● What to do: Whenever the word "star" turns up in a line of the data below, copy that line.

● Extracted records:
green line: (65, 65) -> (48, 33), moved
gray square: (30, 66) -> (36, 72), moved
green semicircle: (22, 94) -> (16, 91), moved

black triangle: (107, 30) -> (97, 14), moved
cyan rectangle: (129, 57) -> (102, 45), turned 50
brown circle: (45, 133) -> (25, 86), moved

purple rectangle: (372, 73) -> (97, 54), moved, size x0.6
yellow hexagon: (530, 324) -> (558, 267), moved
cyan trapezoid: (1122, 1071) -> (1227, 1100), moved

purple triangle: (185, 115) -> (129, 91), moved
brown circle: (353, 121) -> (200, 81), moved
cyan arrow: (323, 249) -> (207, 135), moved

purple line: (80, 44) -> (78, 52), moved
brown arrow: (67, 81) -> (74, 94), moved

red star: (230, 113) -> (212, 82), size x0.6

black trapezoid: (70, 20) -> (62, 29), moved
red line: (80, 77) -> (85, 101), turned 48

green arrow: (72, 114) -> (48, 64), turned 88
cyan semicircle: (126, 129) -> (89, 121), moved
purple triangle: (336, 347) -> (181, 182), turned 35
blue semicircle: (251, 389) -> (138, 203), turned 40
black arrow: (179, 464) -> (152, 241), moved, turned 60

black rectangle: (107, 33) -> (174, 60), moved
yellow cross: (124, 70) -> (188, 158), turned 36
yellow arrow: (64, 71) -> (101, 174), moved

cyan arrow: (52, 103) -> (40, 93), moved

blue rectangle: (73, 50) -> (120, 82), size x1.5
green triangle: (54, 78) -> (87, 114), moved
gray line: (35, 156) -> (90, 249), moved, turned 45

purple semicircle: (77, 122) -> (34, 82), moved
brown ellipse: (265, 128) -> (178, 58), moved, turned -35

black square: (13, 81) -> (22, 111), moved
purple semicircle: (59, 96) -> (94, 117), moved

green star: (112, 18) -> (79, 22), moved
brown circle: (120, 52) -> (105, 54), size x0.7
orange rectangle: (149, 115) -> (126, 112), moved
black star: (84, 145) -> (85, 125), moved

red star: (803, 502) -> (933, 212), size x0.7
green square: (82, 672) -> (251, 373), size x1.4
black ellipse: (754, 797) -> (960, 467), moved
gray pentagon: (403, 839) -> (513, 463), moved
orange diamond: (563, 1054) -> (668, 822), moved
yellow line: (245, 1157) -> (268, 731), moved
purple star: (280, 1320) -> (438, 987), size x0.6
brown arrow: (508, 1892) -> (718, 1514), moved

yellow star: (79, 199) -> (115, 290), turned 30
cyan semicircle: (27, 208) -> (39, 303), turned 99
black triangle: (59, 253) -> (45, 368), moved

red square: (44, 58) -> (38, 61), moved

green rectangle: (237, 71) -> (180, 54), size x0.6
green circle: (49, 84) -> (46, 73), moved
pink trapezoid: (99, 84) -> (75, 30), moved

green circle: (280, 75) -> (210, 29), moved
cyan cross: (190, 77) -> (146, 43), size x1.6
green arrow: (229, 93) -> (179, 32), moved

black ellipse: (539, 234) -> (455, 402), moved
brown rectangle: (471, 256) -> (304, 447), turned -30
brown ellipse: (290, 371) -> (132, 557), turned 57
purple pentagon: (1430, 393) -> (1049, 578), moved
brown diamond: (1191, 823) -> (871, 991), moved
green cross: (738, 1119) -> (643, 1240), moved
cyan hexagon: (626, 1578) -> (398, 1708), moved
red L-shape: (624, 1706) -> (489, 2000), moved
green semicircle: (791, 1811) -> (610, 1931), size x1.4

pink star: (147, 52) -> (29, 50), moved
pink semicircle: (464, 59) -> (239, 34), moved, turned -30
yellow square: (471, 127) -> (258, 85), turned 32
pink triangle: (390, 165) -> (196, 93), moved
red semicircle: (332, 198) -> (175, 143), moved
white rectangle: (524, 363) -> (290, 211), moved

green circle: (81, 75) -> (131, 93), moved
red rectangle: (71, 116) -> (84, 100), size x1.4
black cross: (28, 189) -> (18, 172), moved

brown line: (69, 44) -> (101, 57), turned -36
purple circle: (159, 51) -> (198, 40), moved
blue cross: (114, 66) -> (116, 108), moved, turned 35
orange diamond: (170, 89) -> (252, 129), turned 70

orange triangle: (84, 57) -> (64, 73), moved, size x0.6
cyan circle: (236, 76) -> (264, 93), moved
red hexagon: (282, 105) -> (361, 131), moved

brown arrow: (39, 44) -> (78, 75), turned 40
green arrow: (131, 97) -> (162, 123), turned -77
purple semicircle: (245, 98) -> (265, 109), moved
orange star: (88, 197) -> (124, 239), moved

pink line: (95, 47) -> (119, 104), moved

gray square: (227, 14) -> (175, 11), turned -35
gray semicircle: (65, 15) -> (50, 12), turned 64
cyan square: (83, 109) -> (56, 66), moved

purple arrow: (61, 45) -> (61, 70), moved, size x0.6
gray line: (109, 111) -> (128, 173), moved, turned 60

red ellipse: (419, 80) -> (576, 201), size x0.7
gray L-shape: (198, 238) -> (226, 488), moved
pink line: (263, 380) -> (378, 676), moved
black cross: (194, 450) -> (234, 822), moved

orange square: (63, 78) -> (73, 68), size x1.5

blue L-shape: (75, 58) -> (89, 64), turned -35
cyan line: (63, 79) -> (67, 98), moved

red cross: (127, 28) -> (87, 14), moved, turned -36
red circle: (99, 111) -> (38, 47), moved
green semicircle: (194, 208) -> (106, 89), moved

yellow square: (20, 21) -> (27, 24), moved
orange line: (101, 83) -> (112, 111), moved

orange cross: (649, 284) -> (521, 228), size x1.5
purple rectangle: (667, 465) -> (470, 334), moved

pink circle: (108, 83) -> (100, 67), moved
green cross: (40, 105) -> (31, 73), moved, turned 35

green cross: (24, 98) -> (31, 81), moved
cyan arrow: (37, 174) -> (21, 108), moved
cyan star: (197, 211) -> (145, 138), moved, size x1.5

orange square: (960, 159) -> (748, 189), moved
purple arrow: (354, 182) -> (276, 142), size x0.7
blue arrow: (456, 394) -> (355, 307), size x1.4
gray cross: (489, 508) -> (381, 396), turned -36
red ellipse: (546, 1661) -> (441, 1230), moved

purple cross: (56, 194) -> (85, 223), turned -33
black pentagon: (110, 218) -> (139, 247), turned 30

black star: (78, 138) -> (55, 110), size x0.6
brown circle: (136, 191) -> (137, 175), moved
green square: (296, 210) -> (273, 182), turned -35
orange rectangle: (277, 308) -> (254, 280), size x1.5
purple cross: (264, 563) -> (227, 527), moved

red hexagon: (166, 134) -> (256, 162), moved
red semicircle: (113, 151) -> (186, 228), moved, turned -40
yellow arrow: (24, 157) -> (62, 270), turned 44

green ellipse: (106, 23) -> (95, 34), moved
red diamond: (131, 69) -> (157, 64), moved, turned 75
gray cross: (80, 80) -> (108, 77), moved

● Output for this task:
red star: (230, 113) -> (212, 82), size x0.6
green star: (112, 18) -> (79, 22), moved
black star: (84, 145) -> (85, 125), moved
red star: (803, 502) -> (933, 212), size x0.7
purple star: (280, 1320) -> (438, 987), size x0.6
yellow star: (79, 199) -> (115, 290), turned 30
pink star: (147, 52) -> (29, 50), moved
orange star: (88, 197) -> (124, 239), moved
cyan star: (197, 211) -> (145, 138), moved, size x1.5
black star: (78, 138) -> (55, 110), size x0.6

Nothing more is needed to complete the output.